- **Data to use**
╔══
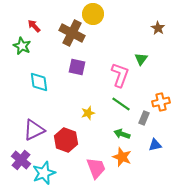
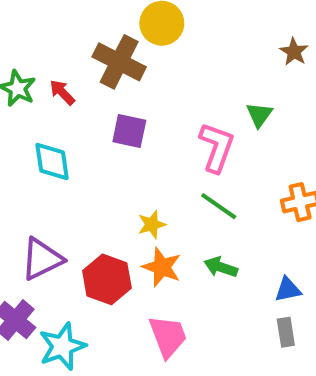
red arrow: (34, 26) -> (62, 92), moved
gray rectangle: (144, 118) -> (286, 332), moved, turned -32
orange star: (122, 157) -> (162, 267), moved

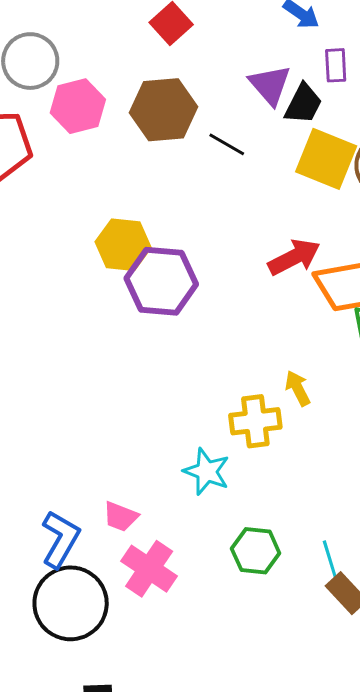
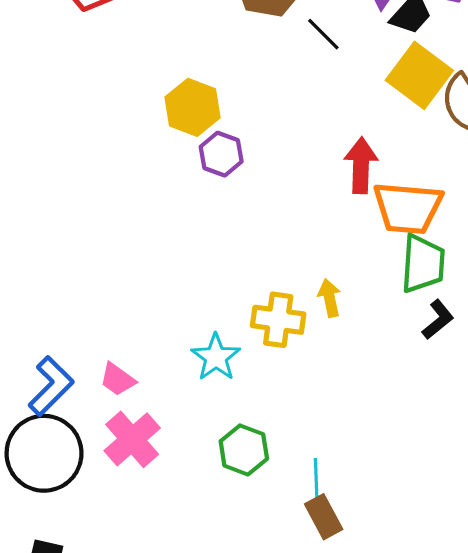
red arrow: (294, 257) -> (361, 165), turned -76
purple hexagon: (161, 281) -> (221, 154), size x0.6

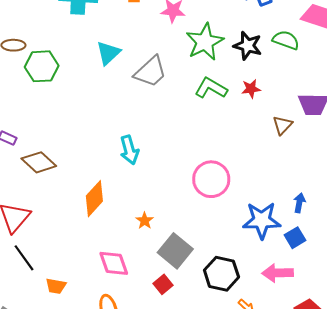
╚══
- **Problem to work on**
What you return should be only the lines from the line with "gray rectangle: (144, 118)" through the last line of the listing above, exactly, both ends included, pictures excluded.

- **Written response**
gray rectangle: (144, 118) -> (286, 332), moved, turned -32
orange star: (122, 157) -> (162, 267), moved

red arrow: (294, 257) -> (361, 165), turned -76
purple hexagon: (161, 281) -> (221, 154), size x0.6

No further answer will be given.